Scene difference descriptions:
============================================================
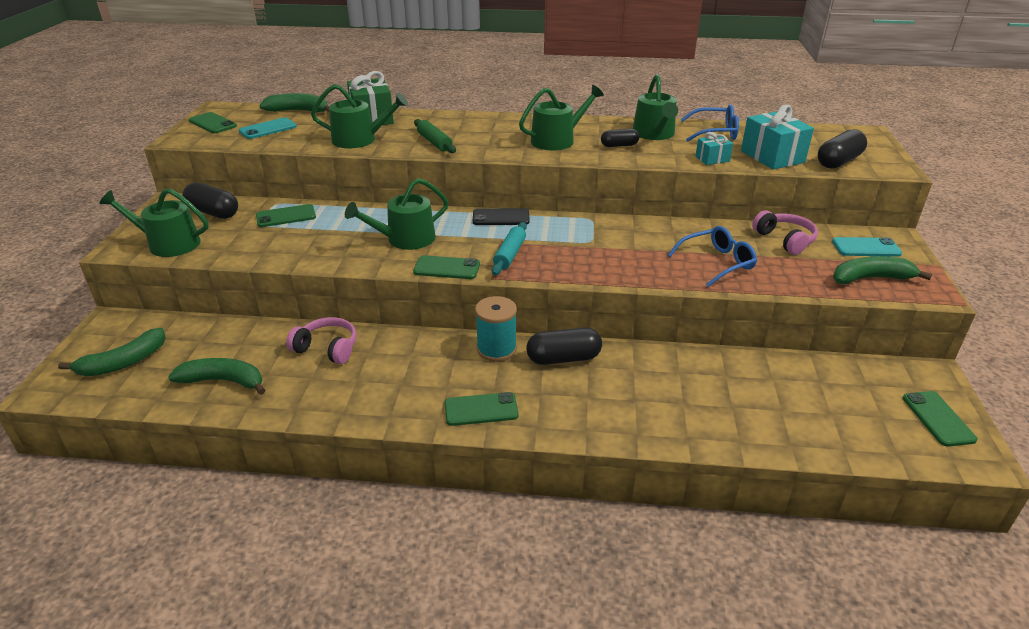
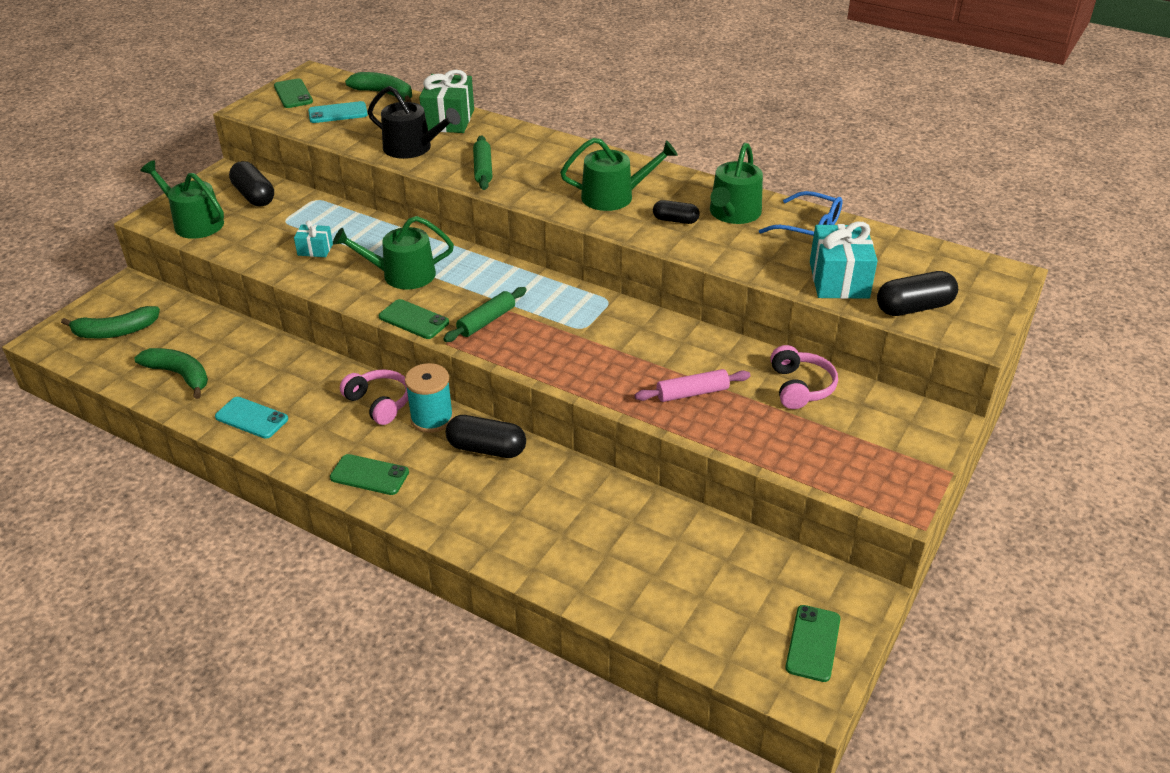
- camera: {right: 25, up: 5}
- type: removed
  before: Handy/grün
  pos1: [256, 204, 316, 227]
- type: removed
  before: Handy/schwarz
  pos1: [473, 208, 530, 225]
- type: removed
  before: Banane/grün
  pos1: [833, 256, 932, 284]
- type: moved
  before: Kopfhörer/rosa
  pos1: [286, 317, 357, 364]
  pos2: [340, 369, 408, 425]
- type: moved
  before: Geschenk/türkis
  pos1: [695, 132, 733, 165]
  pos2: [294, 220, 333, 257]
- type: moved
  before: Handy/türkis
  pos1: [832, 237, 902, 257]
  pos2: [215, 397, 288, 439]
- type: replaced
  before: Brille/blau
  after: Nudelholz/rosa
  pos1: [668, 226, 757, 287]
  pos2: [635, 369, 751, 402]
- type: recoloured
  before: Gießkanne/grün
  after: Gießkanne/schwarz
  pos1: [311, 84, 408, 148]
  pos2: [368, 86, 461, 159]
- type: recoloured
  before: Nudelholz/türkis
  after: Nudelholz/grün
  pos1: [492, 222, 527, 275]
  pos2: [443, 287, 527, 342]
============================================================
▶ [WHAT YOU NEED TO DO] Where pictures appear, drop them, and reproduce exactly only the lines running from the beginning of the data to the line that contains "after: Nudelholz/rosa", inclusive.

▶ [COMPLETED EXERCISE]
- camera: {right: 25, up: 5}
- type: removed
  before: Handy/grün
  pos1: [256, 204, 316, 227]
- type: removed
  before: Handy/schwarz
  pos1: [473, 208, 530, 225]
- type: removed
  before: Banane/grün
  pos1: [833, 256, 932, 284]
- type: moved
  before: Kopfhörer/rosa
  pos1: [286, 317, 357, 364]
  pos2: [340, 369, 408, 425]
- type: moved
  before: Geschenk/türkis
  pos1: [695, 132, 733, 165]
  pos2: [294, 220, 333, 257]
- type: moved
  before: Handy/türkis
  pos1: [832, 237, 902, 257]
  pos2: [215, 397, 288, 439]
- type: replaced
  before: Brille/blau
  after: Nudelholz/rosa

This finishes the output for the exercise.